Records contained in a dataset
------------------------------------------------------------------------

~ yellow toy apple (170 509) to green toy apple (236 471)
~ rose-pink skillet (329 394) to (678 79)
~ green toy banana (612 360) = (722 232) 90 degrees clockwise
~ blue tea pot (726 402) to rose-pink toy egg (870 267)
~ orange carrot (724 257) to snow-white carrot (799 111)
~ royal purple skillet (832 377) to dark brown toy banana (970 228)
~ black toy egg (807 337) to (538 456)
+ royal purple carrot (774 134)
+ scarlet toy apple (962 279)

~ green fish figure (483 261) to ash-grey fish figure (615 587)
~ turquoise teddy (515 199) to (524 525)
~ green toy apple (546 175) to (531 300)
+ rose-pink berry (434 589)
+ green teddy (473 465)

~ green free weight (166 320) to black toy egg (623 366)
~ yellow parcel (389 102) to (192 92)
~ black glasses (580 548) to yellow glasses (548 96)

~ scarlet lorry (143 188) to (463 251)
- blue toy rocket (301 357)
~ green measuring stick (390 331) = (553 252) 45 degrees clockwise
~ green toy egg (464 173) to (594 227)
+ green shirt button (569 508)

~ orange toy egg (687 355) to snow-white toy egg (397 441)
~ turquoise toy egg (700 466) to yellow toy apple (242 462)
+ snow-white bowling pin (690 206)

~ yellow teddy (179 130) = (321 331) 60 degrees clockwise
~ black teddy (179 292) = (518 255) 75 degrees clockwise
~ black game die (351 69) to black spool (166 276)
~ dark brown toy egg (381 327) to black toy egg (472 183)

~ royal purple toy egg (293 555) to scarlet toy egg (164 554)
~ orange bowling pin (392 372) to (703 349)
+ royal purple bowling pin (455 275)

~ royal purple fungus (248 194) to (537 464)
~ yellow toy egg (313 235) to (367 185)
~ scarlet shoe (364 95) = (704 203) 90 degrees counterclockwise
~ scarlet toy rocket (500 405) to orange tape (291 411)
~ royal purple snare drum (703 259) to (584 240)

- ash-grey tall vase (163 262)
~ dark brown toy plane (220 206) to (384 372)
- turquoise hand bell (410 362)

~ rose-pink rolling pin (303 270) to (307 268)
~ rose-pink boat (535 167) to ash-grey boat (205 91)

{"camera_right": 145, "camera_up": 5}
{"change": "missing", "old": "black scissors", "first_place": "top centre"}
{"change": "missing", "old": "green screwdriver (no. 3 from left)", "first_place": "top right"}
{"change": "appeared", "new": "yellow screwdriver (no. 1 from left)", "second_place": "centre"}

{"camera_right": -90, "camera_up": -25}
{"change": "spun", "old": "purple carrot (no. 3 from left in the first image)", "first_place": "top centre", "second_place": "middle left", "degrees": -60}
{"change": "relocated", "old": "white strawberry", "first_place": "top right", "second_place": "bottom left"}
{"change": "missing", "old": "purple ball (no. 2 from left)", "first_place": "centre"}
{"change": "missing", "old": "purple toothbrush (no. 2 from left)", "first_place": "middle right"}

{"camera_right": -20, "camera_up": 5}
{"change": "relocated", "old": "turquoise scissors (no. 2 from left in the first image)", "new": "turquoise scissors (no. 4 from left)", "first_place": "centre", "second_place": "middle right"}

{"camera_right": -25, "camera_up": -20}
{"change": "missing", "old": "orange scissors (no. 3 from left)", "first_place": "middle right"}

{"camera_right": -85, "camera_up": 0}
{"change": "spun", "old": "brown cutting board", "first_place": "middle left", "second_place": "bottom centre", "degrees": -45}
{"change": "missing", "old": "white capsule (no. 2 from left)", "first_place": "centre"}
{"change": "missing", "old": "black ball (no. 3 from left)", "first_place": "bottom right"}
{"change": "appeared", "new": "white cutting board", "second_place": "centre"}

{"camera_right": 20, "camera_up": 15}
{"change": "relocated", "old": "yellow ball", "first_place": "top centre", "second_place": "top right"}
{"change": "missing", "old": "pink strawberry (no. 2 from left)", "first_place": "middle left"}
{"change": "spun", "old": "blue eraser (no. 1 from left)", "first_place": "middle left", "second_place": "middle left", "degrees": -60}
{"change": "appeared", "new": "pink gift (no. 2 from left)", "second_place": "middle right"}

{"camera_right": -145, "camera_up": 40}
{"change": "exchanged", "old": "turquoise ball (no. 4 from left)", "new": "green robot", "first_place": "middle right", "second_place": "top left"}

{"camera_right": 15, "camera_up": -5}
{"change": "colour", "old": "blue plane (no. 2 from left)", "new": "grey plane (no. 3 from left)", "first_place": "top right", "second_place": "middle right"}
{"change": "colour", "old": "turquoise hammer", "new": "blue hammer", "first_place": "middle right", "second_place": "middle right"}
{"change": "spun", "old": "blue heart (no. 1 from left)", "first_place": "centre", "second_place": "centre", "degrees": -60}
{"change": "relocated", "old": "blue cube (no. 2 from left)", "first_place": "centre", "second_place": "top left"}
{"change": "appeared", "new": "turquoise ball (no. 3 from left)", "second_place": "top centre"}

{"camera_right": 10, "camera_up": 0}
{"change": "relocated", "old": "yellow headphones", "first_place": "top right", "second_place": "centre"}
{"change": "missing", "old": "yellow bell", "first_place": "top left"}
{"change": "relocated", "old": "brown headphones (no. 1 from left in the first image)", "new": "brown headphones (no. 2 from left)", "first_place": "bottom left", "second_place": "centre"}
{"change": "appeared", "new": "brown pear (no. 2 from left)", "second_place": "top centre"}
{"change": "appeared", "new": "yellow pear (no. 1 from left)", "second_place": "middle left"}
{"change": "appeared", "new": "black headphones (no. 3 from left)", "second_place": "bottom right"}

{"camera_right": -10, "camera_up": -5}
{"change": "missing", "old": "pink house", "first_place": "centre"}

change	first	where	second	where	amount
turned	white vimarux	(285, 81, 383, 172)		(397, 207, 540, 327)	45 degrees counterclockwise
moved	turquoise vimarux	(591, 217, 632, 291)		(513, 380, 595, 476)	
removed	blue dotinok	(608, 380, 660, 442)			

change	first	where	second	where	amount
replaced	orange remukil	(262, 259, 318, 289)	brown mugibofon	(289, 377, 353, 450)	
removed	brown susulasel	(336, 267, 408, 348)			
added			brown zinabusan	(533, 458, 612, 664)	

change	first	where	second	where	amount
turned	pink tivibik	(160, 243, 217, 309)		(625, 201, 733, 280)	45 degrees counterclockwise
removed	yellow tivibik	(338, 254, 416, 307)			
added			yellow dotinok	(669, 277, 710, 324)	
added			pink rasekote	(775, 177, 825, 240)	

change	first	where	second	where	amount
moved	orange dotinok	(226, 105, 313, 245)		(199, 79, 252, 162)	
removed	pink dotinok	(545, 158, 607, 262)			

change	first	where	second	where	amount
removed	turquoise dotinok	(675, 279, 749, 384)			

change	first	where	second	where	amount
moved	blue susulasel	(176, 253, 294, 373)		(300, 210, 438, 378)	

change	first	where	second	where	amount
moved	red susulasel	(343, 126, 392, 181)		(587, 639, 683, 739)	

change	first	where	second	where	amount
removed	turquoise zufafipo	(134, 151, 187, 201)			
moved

------------------------------------------------------------------------

REQUIREMENT
The lines above from the one containing "carrot (799 111)" through the one containing "carrot (774 134)" are to be set down exactly, and no others.

OUTPUT OF THE TASK
~ orange carrot (724 257) to snow-white carrot (799 111)
~ royal purple skillet (832 377) to dark brown toy banana (970 228)
~ black toy egg (807 337) to (538 456)
+ royal purple carrot (774 134)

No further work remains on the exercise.